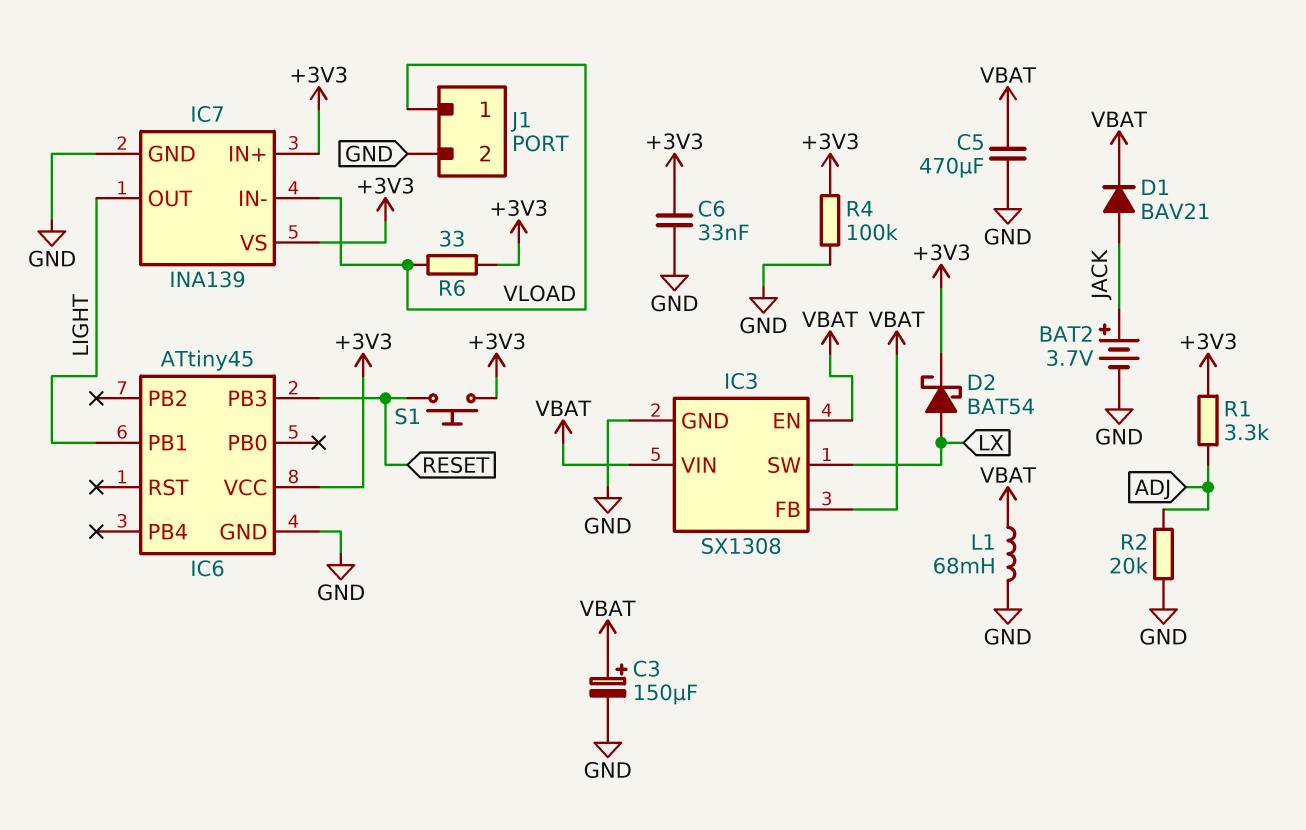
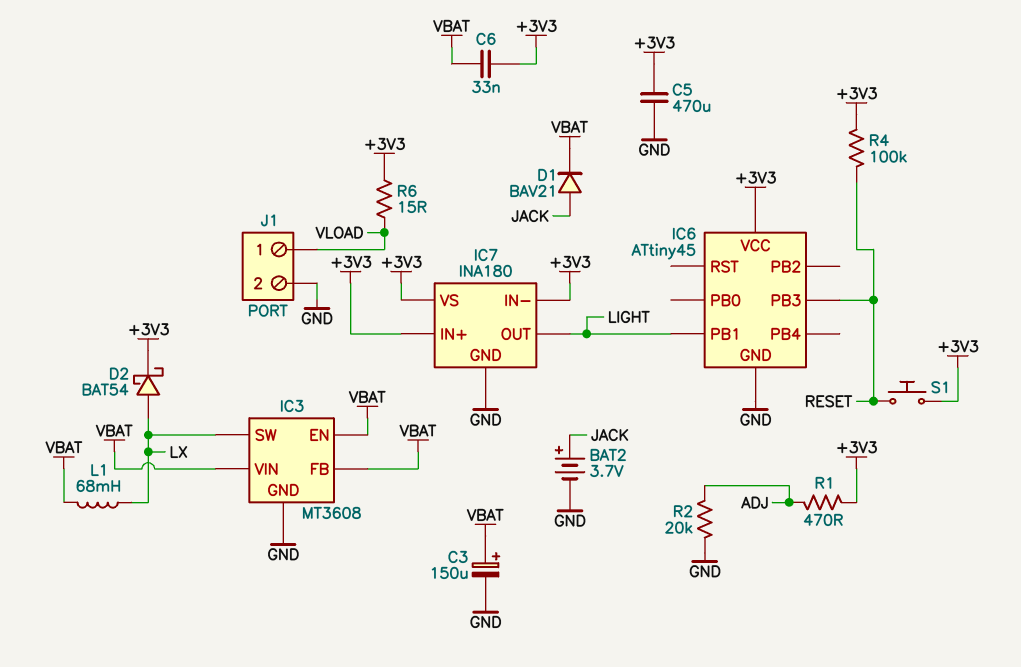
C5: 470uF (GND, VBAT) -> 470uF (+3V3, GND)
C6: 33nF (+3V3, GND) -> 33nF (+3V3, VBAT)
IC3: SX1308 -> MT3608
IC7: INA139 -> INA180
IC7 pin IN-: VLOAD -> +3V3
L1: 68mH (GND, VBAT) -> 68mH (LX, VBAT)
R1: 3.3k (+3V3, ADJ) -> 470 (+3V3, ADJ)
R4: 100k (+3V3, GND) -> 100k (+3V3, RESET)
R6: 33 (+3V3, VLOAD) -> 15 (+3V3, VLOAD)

┄┄┄┄┄┄┄┄┄┄

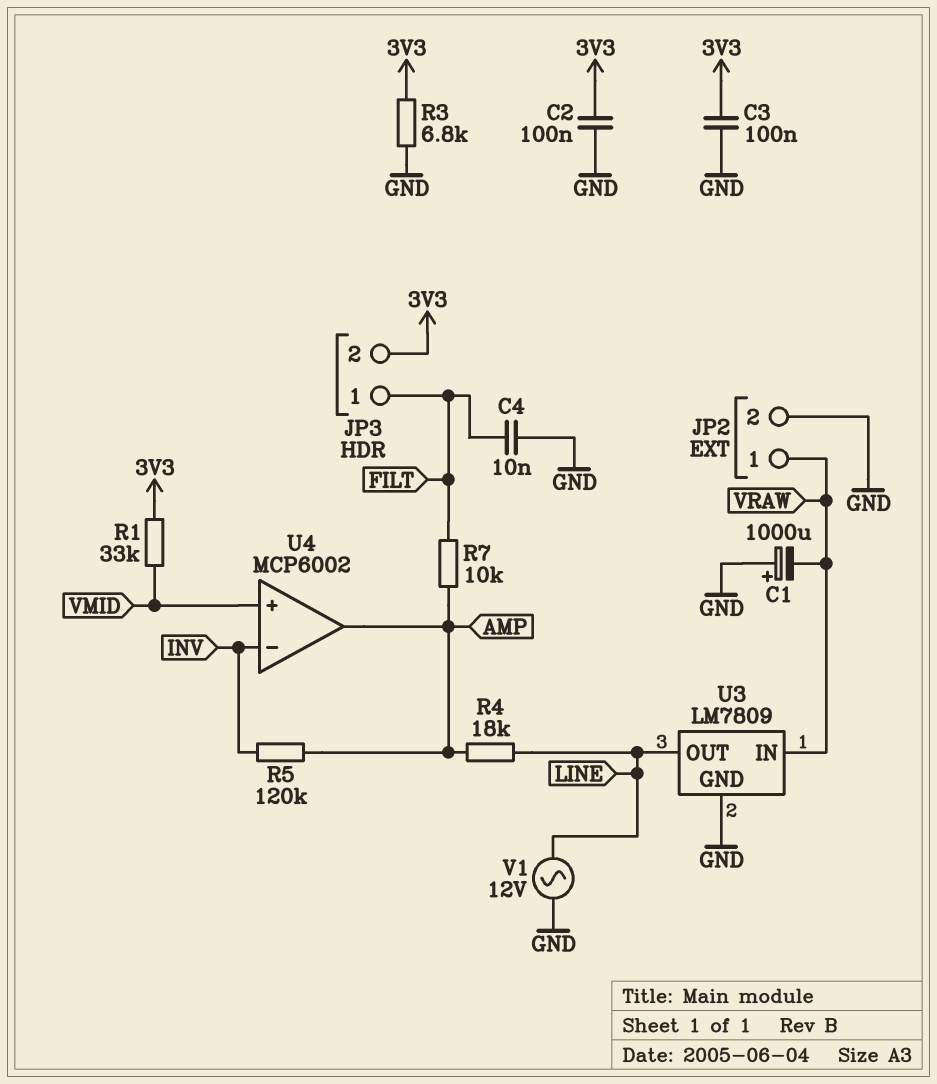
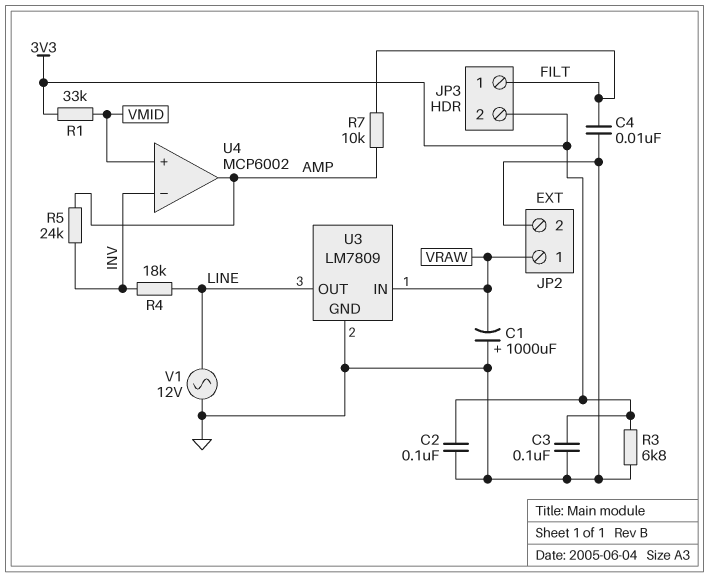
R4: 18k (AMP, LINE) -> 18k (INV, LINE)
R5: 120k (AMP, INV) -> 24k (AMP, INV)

┄┄┄┄┄┄┄┄┄┄

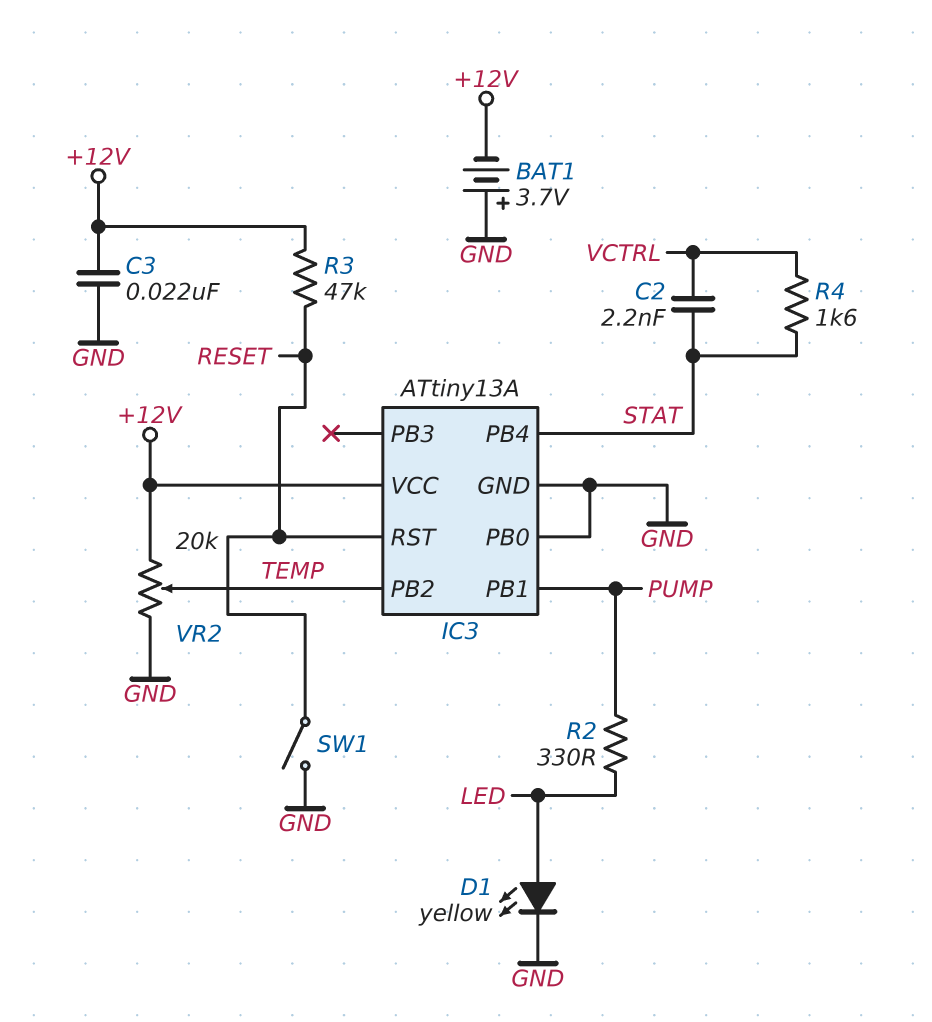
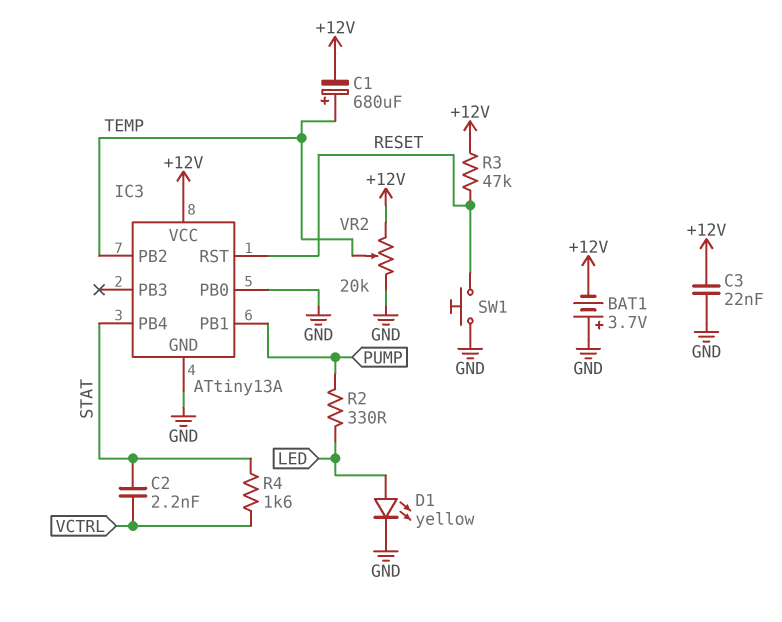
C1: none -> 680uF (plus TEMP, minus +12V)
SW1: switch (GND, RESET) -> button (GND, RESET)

┄┄┄┄┄┄┄┄┄┄

> [Problem] If a line in the material contains "RESET", show it.

> [The completed task]
R4: 100k (+3V3, GND) -> 100k (+3V3, RESET)
SW1: switch (GND, RESET) -> button (GND, RESET)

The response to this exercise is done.